Source data:
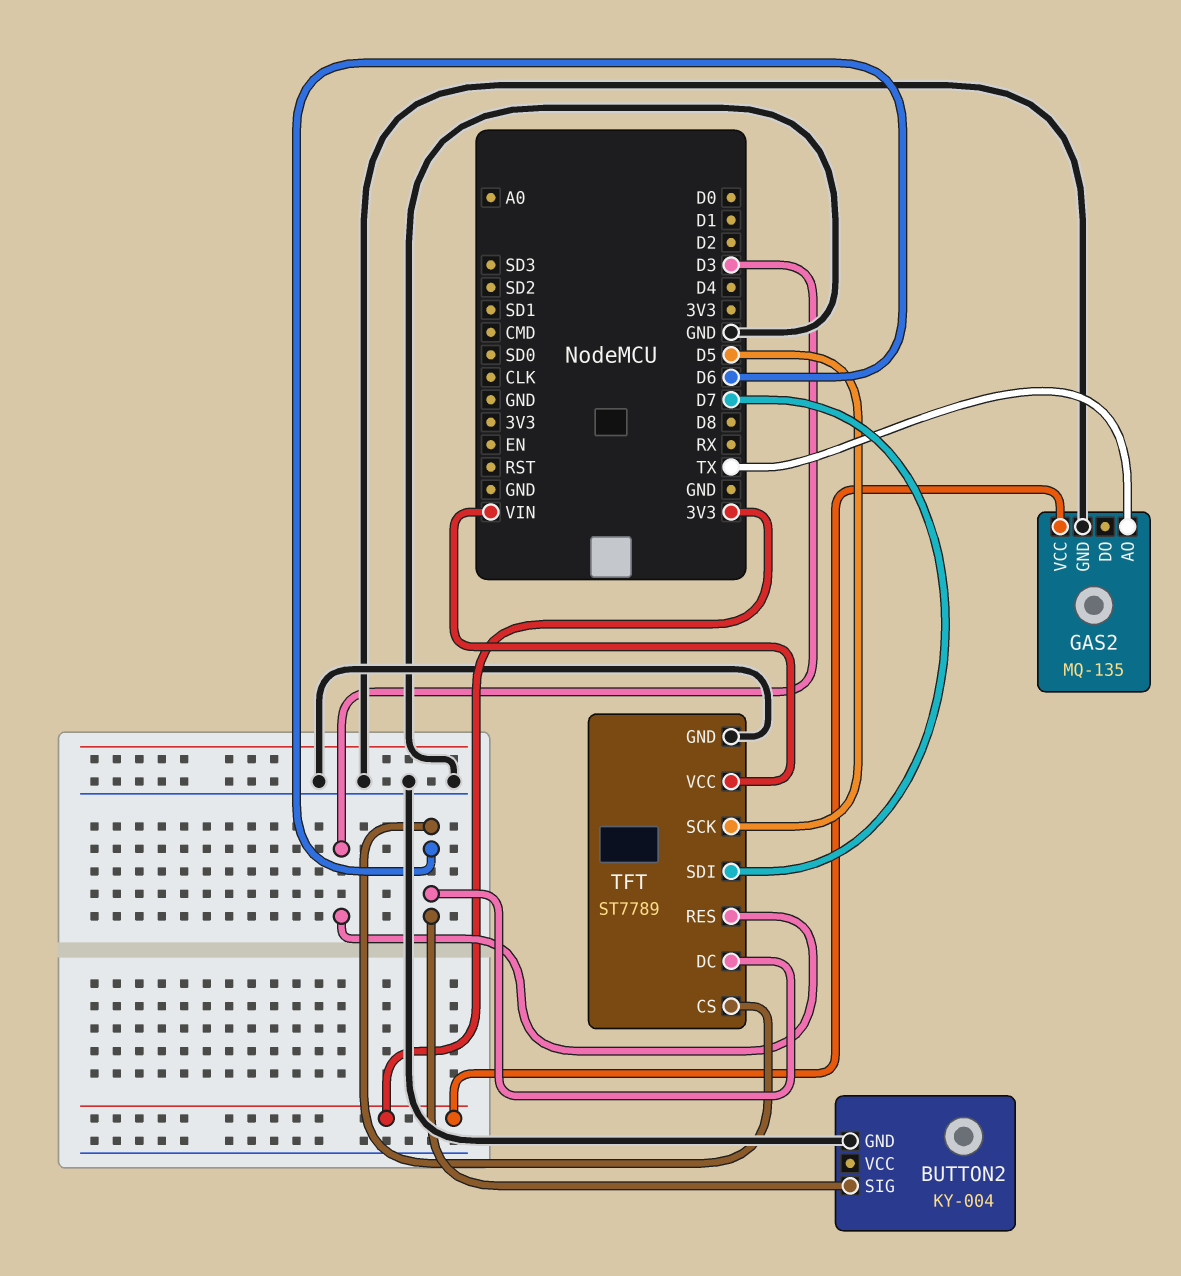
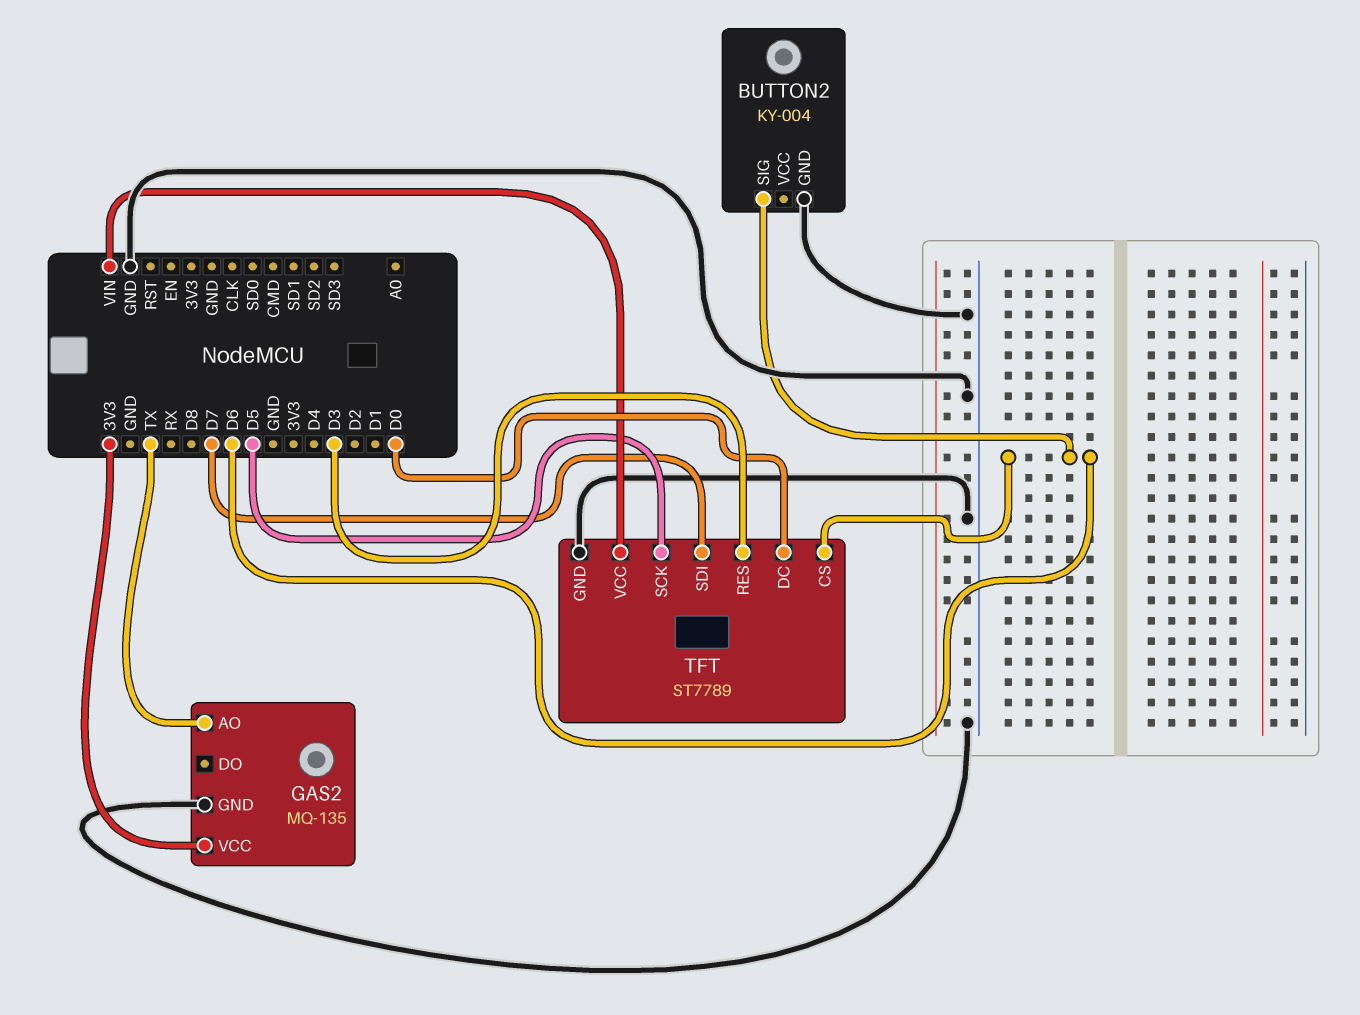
TFT pin DC: D6 -> D0

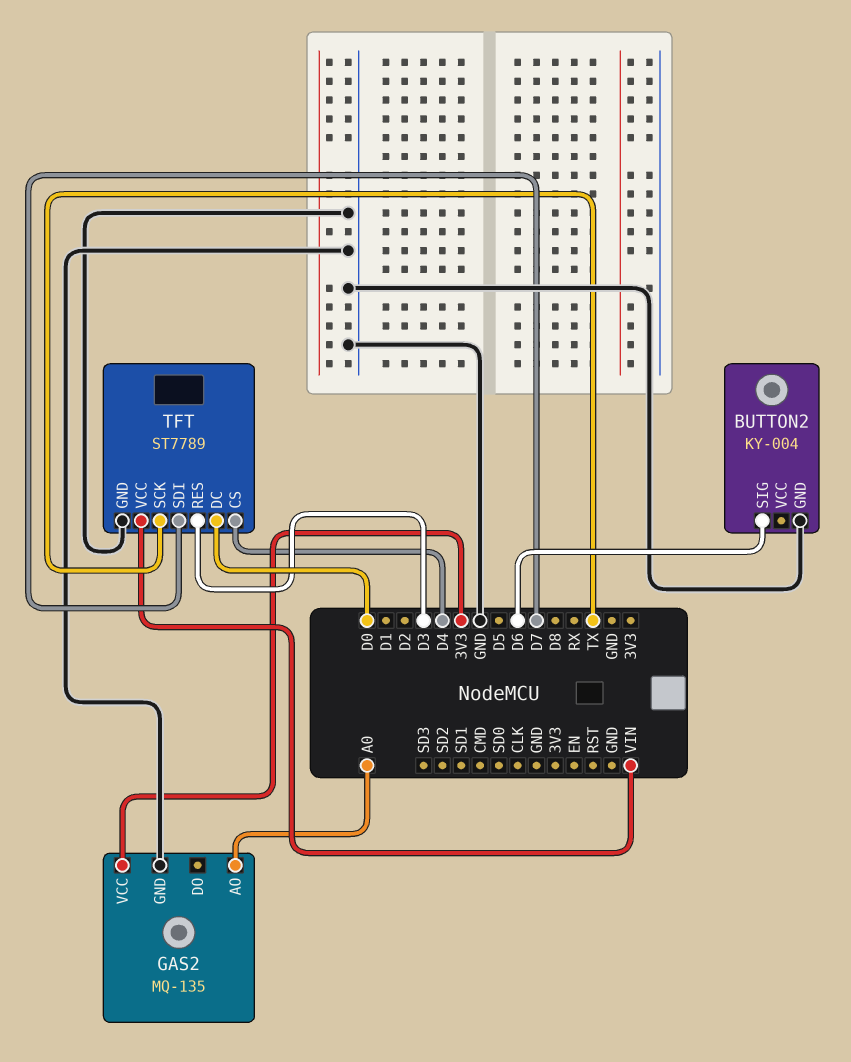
GAS2 pin AO: TX -> A0
TFT pin CS: D6 -> D4
TFT pin SCK: D5 -> TX

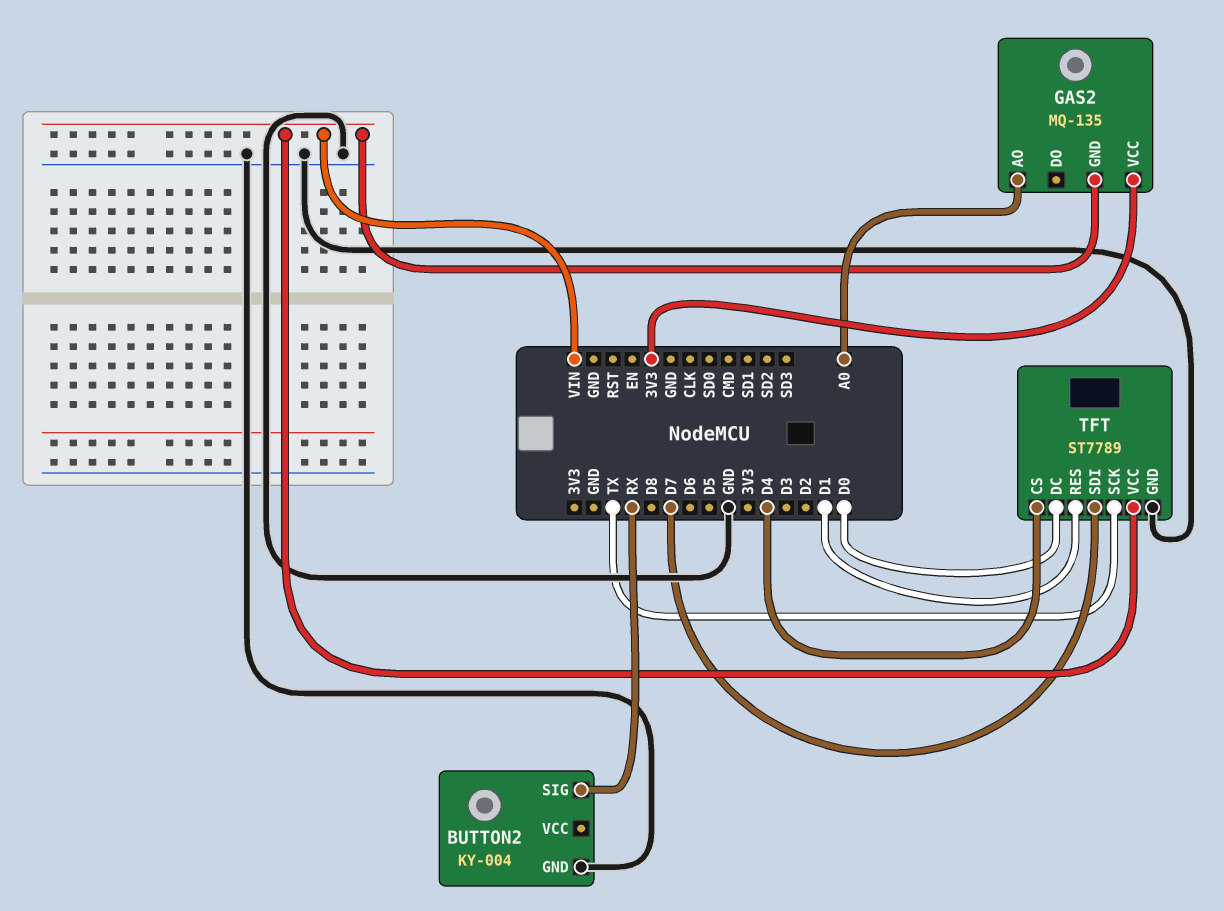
BUTTON2 pin SIG: D6 -> RX
GAS2 pin GND: GND -> VIN
TFT pin RES: D3 -> D1

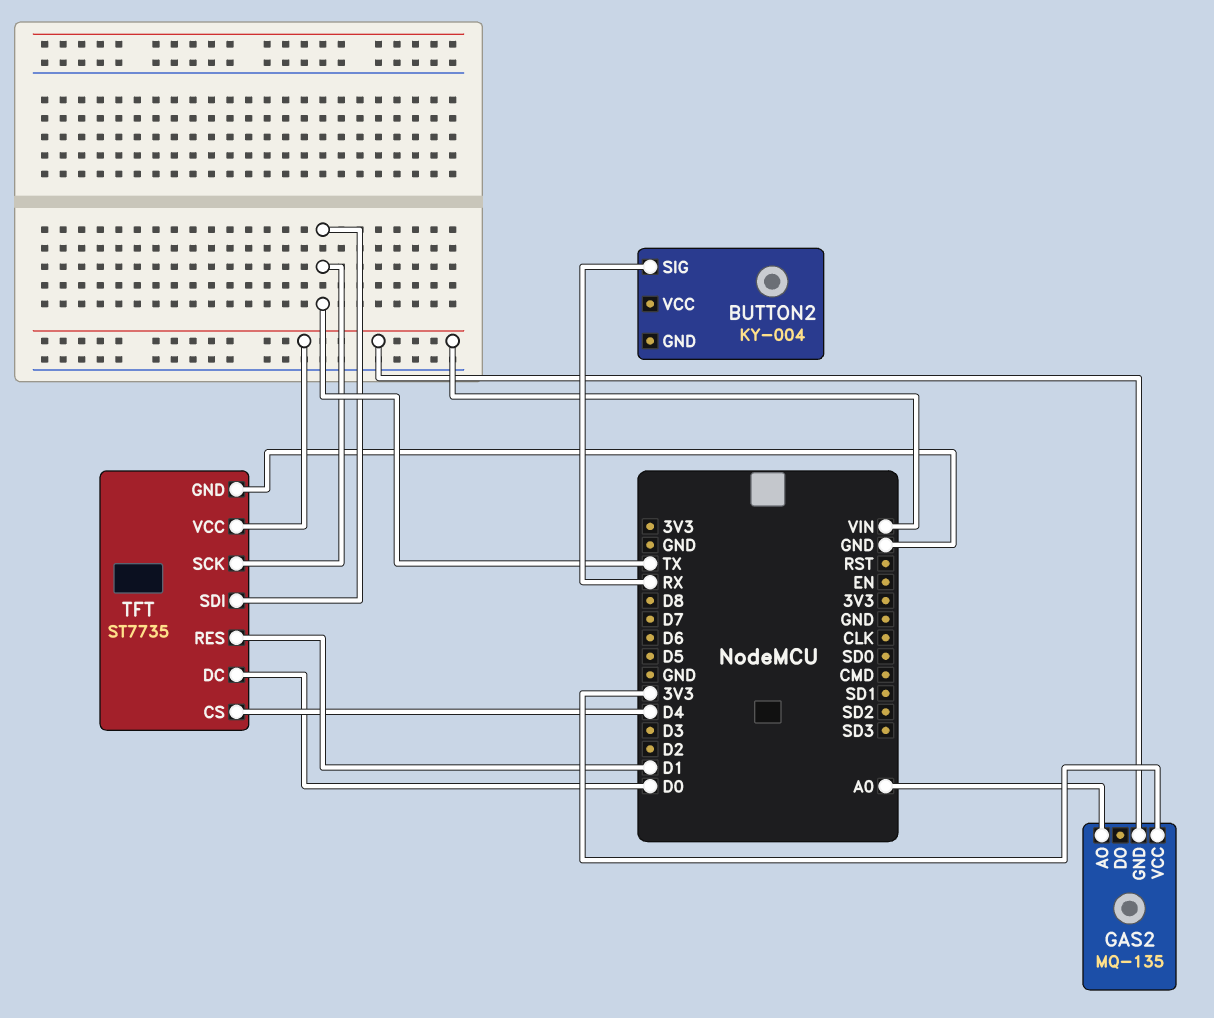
BUTTON2 pin GND: GND -> none
TFT: ST7789 -> ST7735
TFT pin SDI: D7 -> TX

* _PROBLEM STATEMENT_: Omit the pictures; set down each record exactly.

* _YOUR SOLUTION_:
TFT pin DC: D6 -> D0

GAS2 pin AO: TX -> A0
TFT pin CS: D6 -> D4
TFT pin SCK: D5 -> TX

BUTTON2 pin SIG: D6 -> RX
GAS2 pin GND: GND -> VIN
TFT pin RES: D3 -> D1

BUTTON2 pin GND: GND -> none
TFT: ST7789 -> ST7735
TFT pin SDI: D7 -> TX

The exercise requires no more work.